▼
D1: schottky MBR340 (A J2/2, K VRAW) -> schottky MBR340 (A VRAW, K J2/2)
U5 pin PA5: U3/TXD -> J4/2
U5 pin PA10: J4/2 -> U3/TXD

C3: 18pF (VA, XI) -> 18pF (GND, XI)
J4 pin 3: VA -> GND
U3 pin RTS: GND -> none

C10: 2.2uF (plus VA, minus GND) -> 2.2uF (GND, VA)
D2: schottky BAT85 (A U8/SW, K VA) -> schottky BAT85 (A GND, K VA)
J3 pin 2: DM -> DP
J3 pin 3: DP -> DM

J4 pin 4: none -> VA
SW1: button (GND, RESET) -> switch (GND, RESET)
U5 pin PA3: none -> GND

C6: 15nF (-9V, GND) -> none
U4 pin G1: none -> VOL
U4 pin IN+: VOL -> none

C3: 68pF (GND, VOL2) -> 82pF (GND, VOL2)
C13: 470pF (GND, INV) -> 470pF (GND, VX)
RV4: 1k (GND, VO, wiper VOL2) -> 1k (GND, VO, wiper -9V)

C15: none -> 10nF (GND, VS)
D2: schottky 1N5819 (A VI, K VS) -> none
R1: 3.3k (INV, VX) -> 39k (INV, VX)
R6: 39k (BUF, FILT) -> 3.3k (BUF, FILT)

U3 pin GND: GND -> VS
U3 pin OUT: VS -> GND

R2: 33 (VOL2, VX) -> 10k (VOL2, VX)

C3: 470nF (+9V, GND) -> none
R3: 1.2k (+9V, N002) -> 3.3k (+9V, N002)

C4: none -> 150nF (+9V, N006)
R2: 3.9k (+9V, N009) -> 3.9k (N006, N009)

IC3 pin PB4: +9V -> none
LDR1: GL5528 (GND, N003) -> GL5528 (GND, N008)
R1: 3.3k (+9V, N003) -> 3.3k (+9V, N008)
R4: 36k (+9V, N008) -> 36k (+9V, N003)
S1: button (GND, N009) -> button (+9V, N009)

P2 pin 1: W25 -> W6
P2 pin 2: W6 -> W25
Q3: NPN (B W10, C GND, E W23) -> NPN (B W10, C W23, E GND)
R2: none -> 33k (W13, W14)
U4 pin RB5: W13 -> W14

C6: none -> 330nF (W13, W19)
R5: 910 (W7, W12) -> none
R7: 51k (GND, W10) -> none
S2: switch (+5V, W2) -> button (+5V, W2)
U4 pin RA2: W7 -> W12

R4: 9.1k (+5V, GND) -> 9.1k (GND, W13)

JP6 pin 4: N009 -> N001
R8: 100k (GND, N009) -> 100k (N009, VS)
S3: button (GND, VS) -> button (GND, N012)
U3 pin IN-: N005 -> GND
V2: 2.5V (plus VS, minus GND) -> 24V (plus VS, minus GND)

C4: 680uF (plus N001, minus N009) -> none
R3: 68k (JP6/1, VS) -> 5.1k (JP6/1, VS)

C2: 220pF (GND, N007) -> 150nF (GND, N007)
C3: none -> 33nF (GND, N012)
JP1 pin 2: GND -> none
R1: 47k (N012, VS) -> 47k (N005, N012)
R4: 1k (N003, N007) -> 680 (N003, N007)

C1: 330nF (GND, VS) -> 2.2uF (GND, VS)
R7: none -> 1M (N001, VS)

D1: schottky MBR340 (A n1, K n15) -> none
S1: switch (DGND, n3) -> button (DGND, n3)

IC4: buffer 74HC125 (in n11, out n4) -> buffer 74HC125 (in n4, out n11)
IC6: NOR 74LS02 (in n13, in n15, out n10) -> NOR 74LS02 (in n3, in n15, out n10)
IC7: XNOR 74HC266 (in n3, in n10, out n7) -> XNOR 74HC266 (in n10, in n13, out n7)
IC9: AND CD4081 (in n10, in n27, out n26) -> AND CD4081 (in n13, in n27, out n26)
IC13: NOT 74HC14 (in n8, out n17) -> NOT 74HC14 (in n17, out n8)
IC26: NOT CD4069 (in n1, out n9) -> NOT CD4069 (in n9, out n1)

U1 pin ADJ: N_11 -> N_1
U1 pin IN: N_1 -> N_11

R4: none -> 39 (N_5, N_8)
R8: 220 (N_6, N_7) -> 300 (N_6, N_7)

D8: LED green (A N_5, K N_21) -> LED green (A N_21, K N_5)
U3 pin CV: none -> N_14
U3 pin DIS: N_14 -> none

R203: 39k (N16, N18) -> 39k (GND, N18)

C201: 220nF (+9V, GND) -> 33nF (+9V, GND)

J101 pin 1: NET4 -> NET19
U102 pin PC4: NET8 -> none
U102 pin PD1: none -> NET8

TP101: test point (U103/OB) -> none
▲
Work request: Among the lines above, return those that hold the word "plus".

Solved exercise:
C10: 2.2uF (plus VA, minus GND) -> 2.2uF (GND, VA)
V2: 2.5V (plus VS, minus GND) -> 24V (plus VS, minus GND)
C4: 680uF (plus N001, minus N009) -> none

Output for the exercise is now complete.